Exercise directions:
Reproduce the records below exactly, but only between the lines holding "(225, 137) = (540, 255): blue egg -> pink egg" and "(442, 452) = (138, 398): pink", inclusive.

Material supplied:
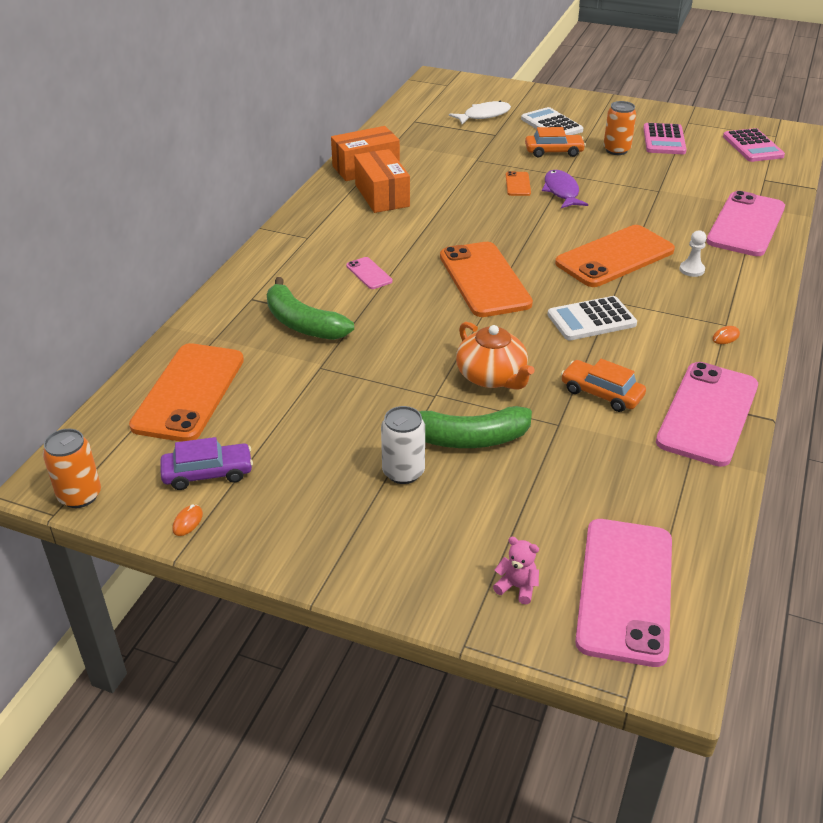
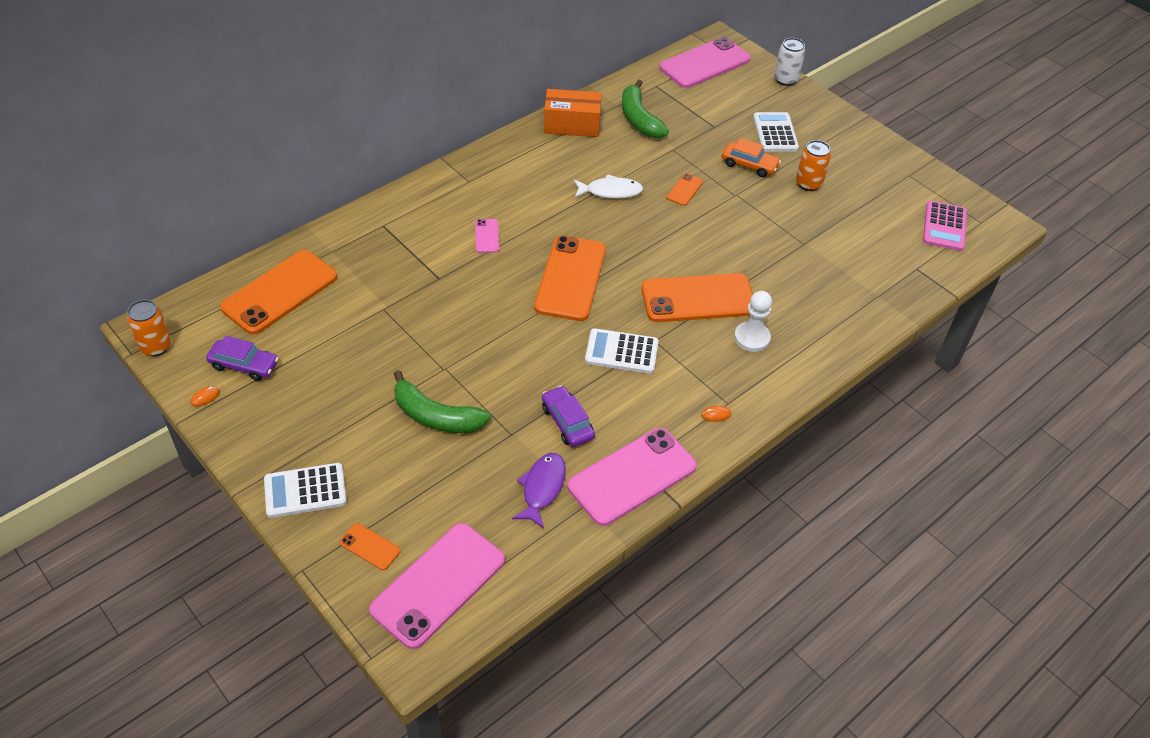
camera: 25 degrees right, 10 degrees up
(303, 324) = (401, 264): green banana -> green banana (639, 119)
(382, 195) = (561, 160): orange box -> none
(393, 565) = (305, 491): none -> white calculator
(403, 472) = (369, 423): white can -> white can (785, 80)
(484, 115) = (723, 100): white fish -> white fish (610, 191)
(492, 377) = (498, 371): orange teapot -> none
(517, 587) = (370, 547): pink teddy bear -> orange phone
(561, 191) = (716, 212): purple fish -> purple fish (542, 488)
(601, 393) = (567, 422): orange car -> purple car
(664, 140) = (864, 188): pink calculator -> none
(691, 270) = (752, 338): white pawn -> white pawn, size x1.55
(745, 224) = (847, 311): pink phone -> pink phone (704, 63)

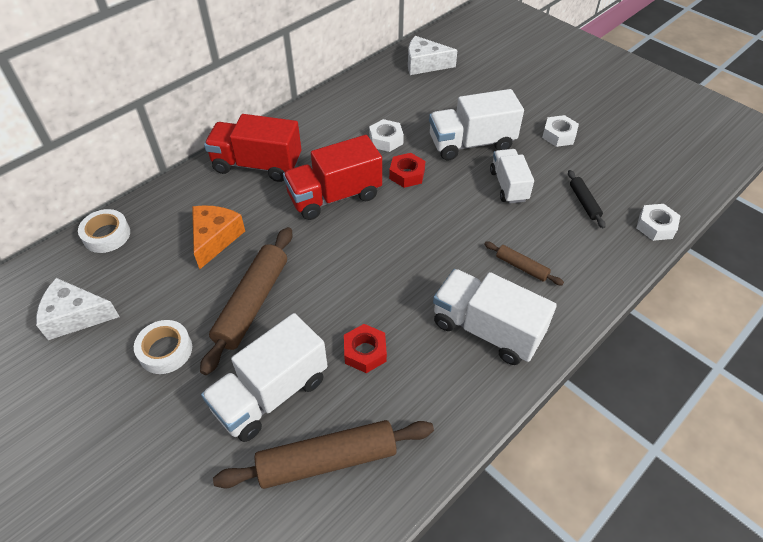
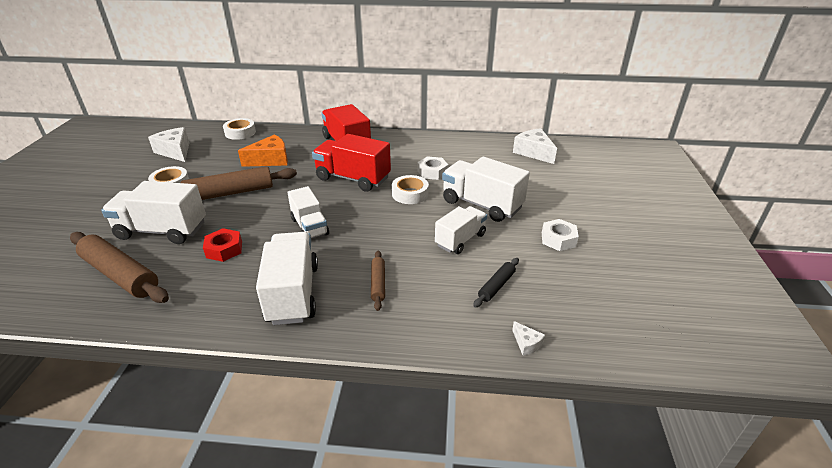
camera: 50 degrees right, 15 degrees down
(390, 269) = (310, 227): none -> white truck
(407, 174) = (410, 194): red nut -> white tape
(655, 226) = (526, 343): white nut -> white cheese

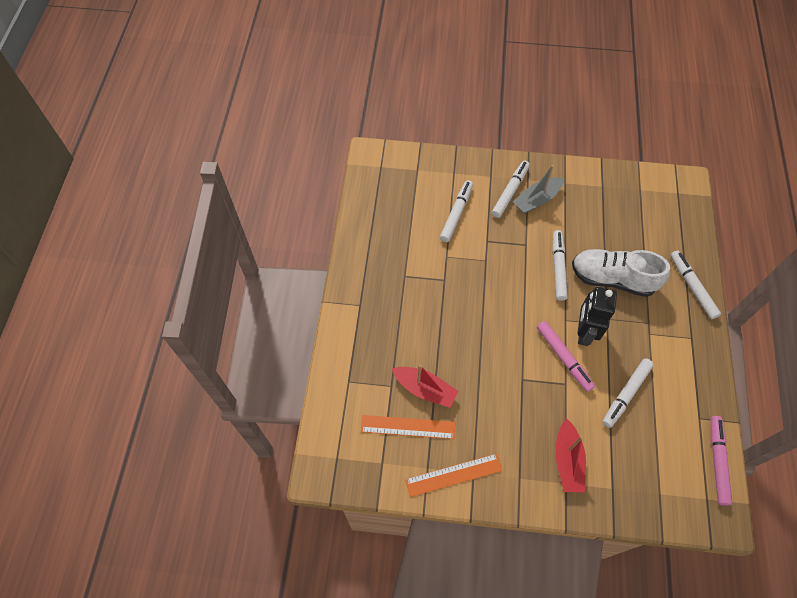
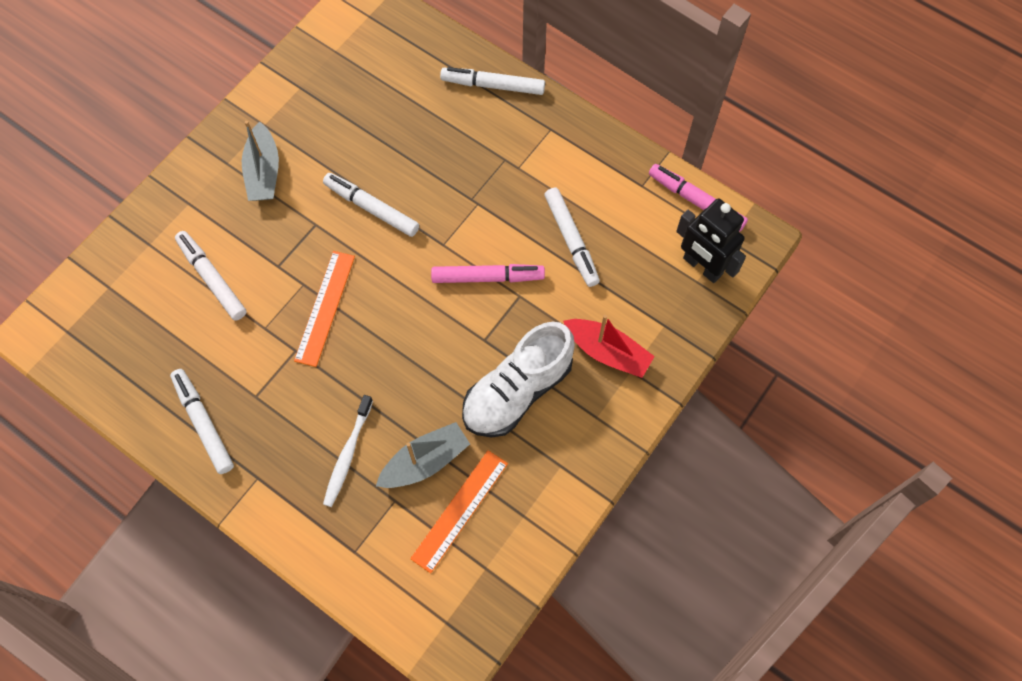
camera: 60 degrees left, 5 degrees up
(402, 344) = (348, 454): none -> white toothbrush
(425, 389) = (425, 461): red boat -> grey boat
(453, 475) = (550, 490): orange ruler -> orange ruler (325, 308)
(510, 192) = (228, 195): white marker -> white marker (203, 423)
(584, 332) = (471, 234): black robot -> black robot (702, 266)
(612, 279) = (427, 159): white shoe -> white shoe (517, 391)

==

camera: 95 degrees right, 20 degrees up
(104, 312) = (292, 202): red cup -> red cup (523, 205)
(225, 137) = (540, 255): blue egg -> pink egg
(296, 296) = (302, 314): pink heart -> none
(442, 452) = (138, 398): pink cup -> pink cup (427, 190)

Task solution:
(225, 137) = (540, 255): blue egg -> pink egg
(296, 296) = (302, 314): pink heart -> none
(442, 452) = (138, 398): pink cup -> pink cup (427, 190)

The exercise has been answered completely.